** Opening Listed entries block **

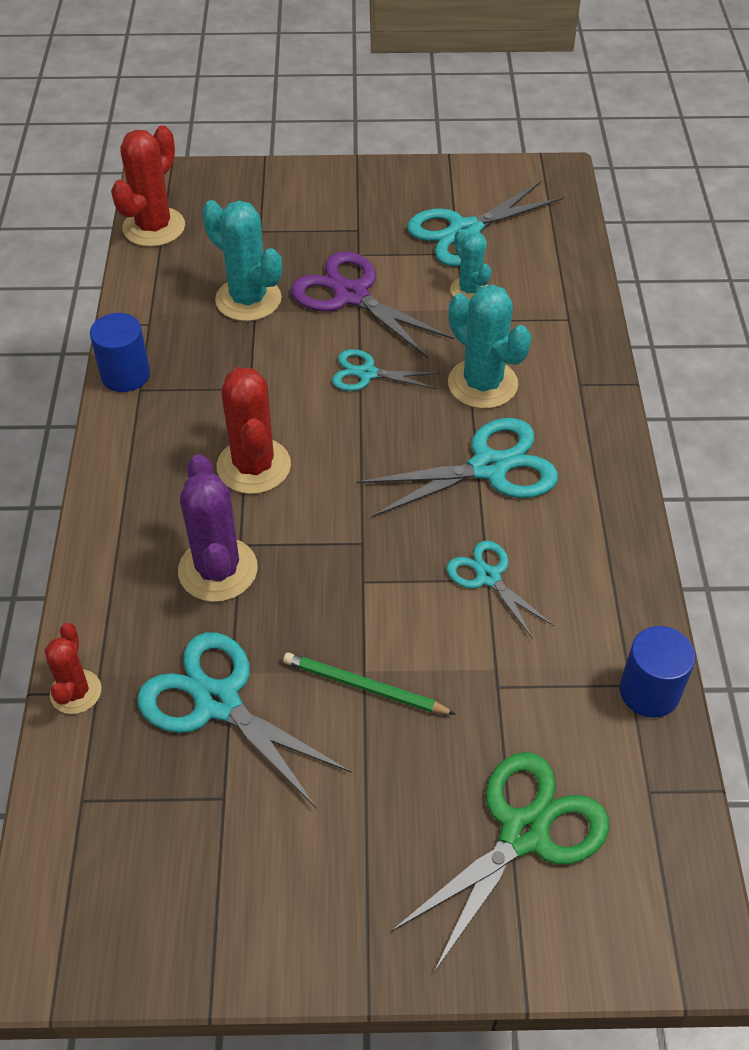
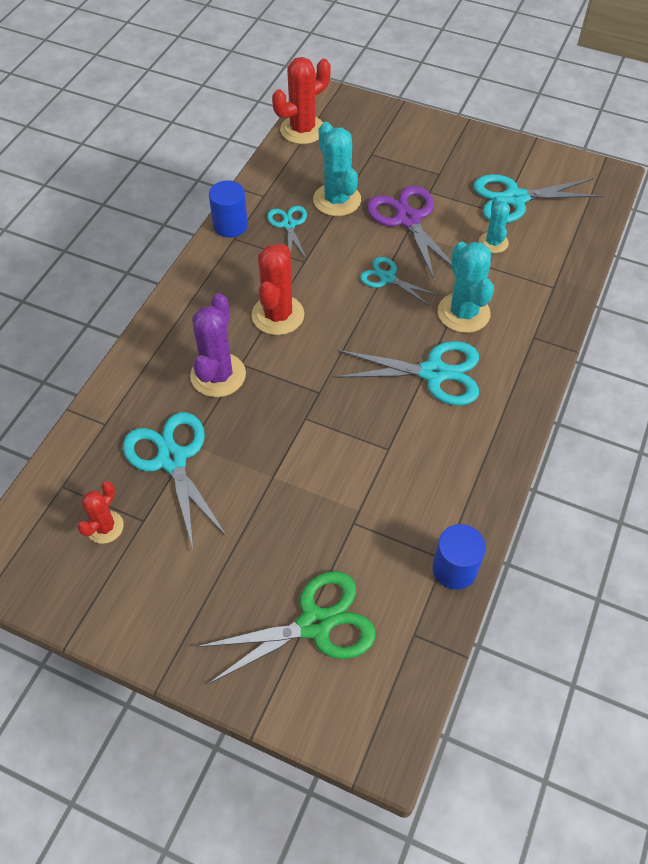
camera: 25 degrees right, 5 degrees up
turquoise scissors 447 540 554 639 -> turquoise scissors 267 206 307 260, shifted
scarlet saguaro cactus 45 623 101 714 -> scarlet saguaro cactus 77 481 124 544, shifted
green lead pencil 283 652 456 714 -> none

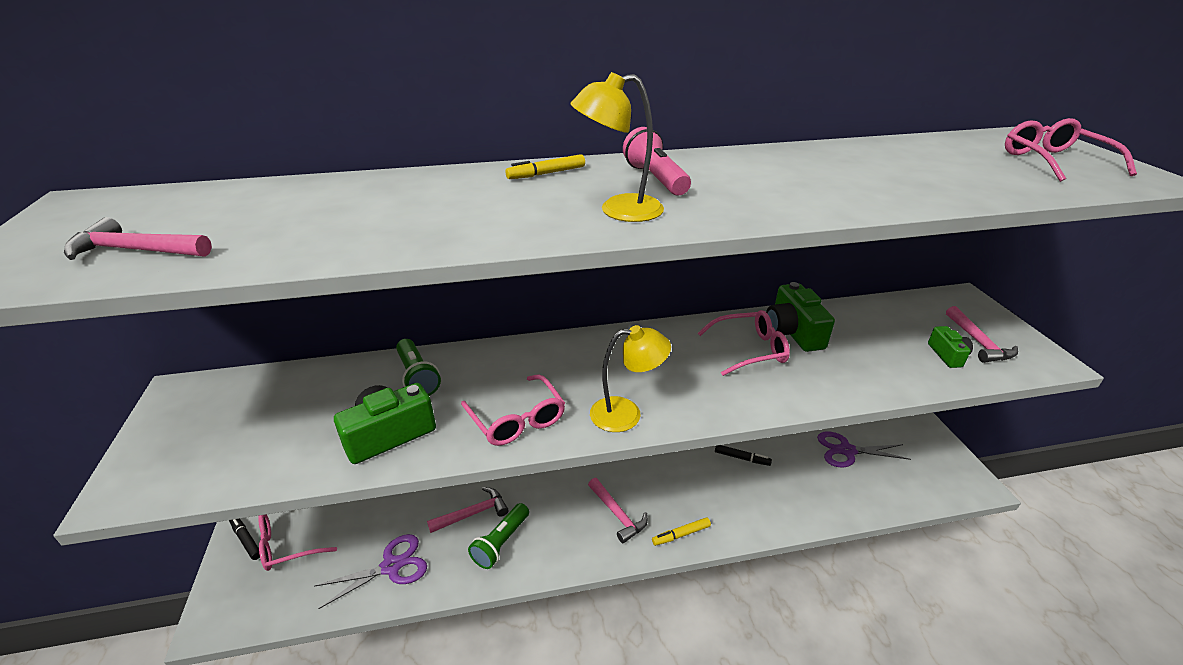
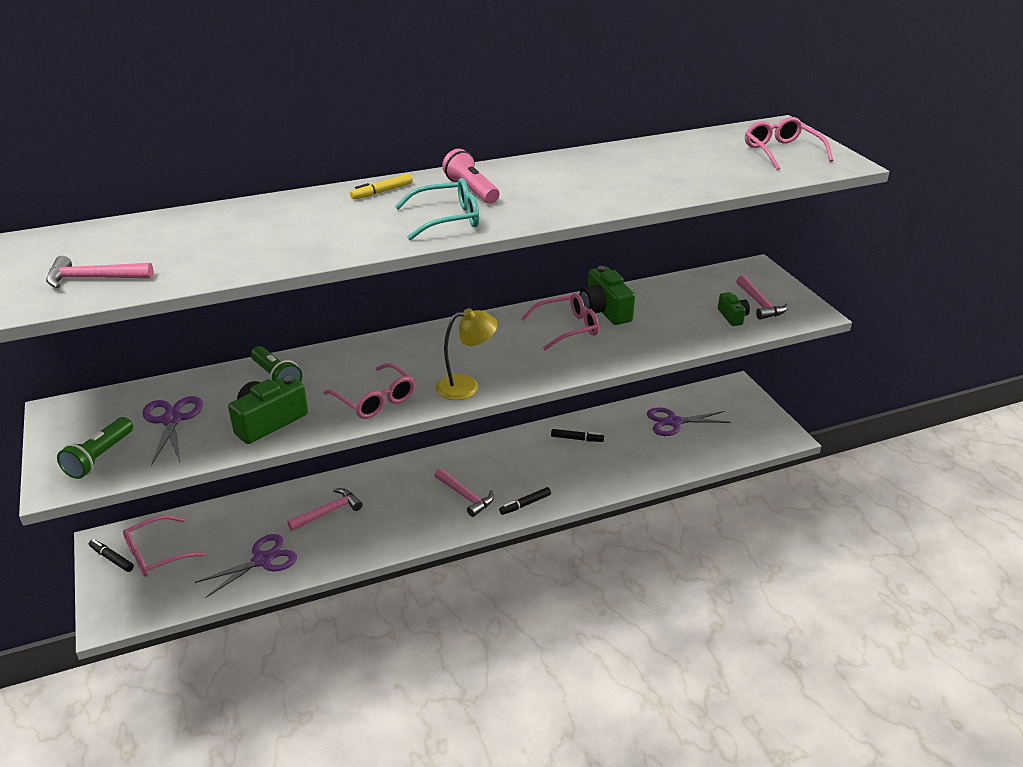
camera: 10 degrees left, 0 degrees up
yellow reading lamp 570 72 664 222 -> turquoise glasses 395 178 479 240
green flashlight 468 503 529 569 -> green flashlight 57 417 133 479, shifted
yellow marker 652 517 711 546 -> ebony marker 499 487 551 515
none -> royal purple scissors 142 396 203 466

** Closing Listed entries block **

#### Work to be completed
Repeat the records above word for word. Pictures stay out of the copy.

#### Result
camera: 25 degrees right, 5 degrees up
turquoise scissors 447 540 554 639 -> turquoise scissors 267 206 307 260, shifted
scarlet saguaro cactus 45 623 101 714 -> scarlet saguaro cactus 77 481 124 544, shifted
green lead pencil 283 652 456 714 -> none

camera: 10 degrees left, 0 degrees up
yellow reading lamp 570 72 664 222 -> turquoise glasses 395 178 479 240
green flashlight 468 503 529 569 -> green flashlight 57 417 133 479, shifted
yellow marker 652 517 711 546 -> ebony marker 499 487 551 515
none -> royal purple scissors 142 396 203 466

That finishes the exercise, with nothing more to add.